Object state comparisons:
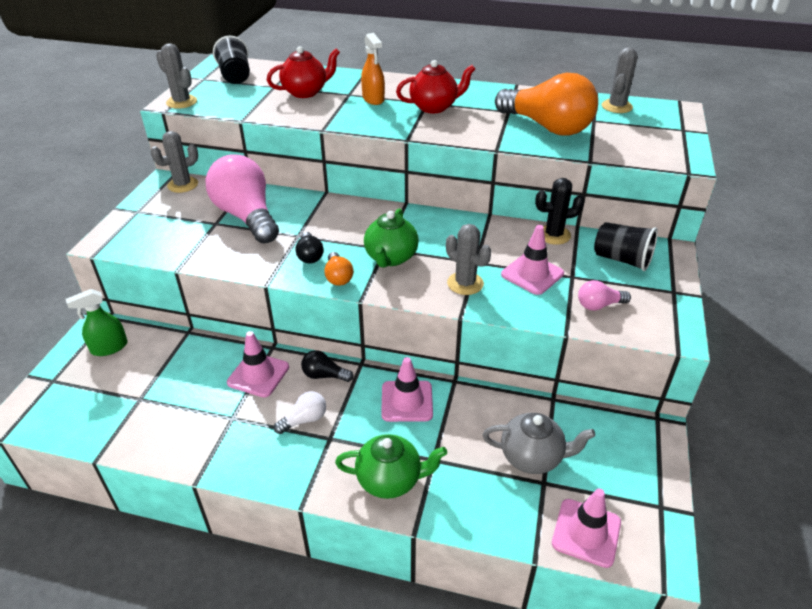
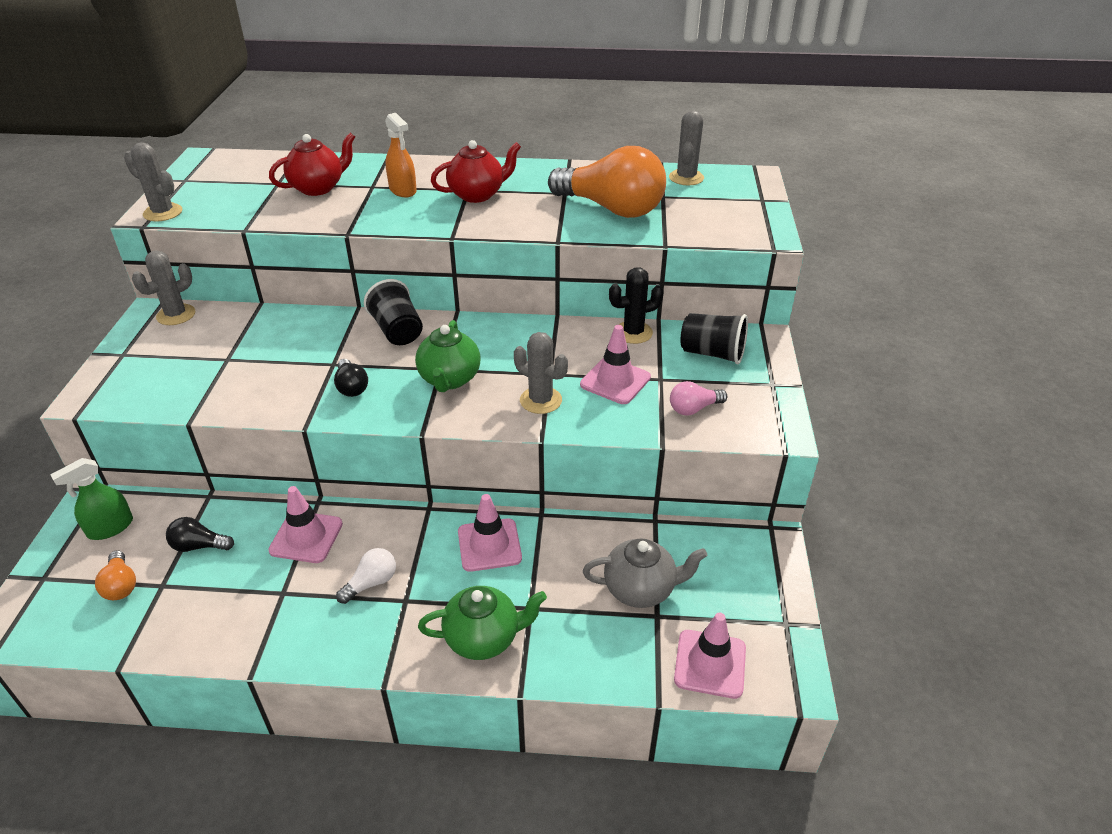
camera: 10 degrees left, 0 degrees up
(235, 76) = (225, 174): black cup -> black cup (397, 331)
(247, 216) = (265, 347): pink light bulb -> none
(324, 375) = (387, 527): black light bulb -> black light bulb (199, 546)
(338, 277) = (390, 409): orange light bulb -> orange light bulb (121, 585)

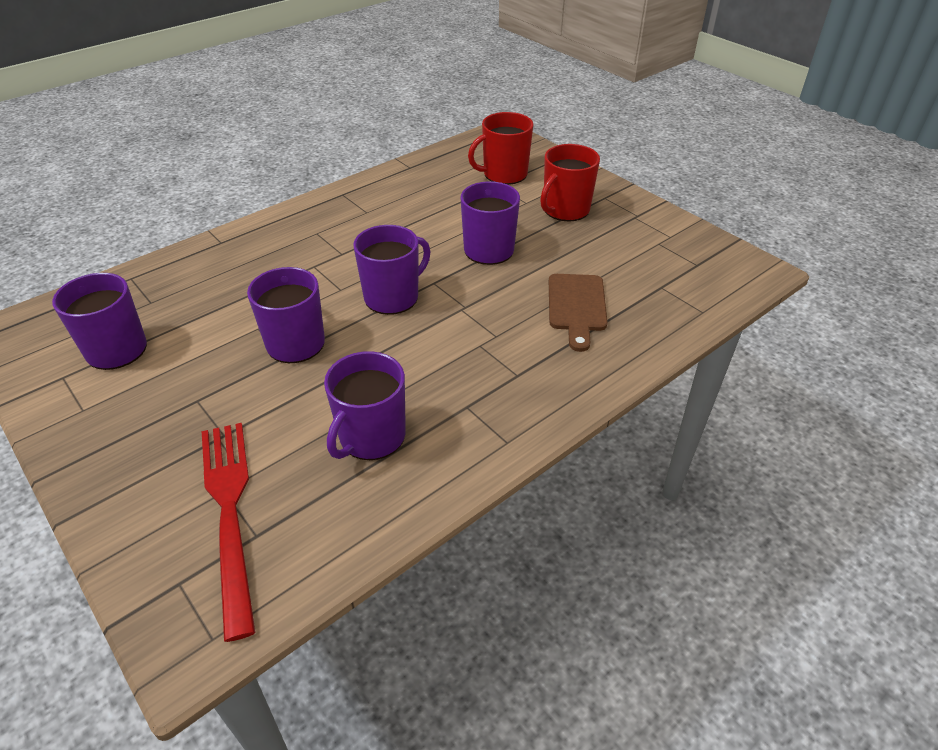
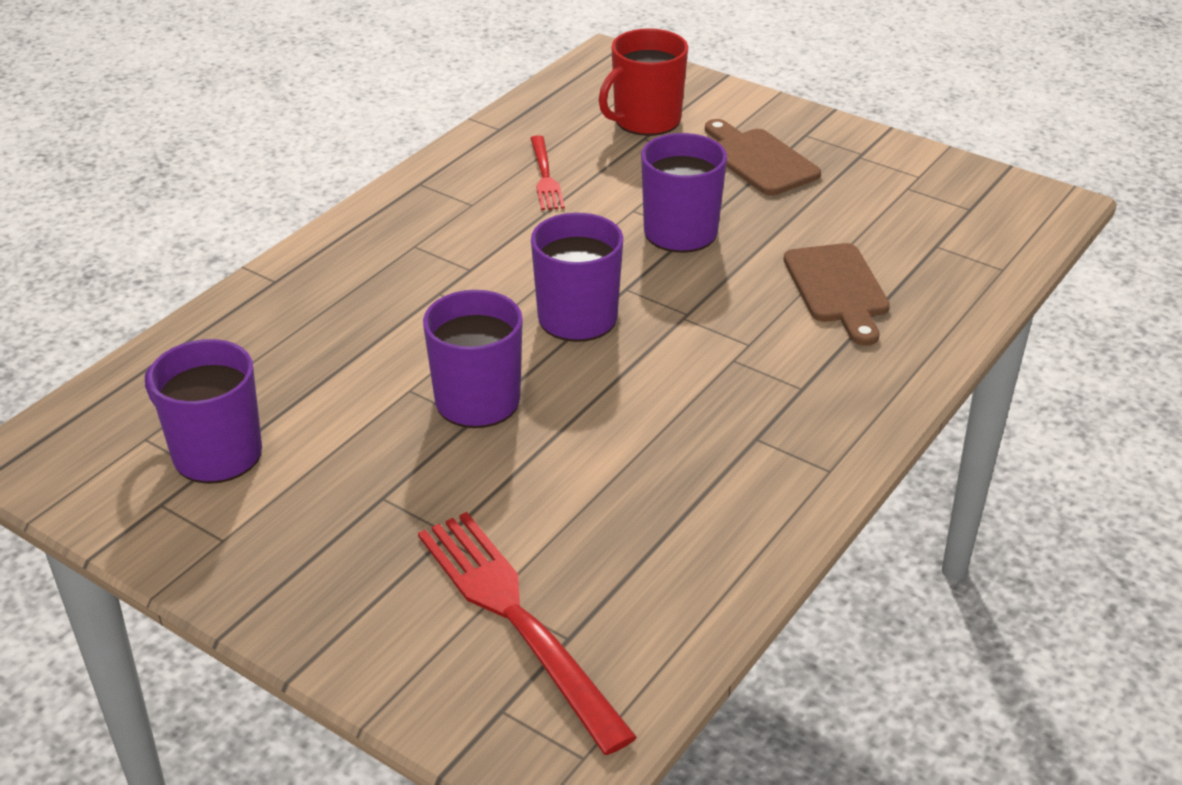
camera: 15 degrees left, 5 degrees down
(371, 437) = (651, 497): purple mug -> none
(421, 201) = (545, 176): none -> red fork
(565, 210) = (759, 160): red mug -> brown cutting board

Directions: From the line that holds "(338, 277) = (390, 409): orange" to the last line of the data, return those lines exactly and nothing else; both ends count, and pictures stay out.

Response for this exercise:
(338, 277) = (390, 409): orange light bulb -> orange light bulb (121, 585)

camera: 15 degrees left, 5 degrees down
(371, 437) = (651, 497): purple mug -> none
(421, 201) = (545, 176): none -> red fork
(565, 210) = (759, 160): red mug -> brown cutting board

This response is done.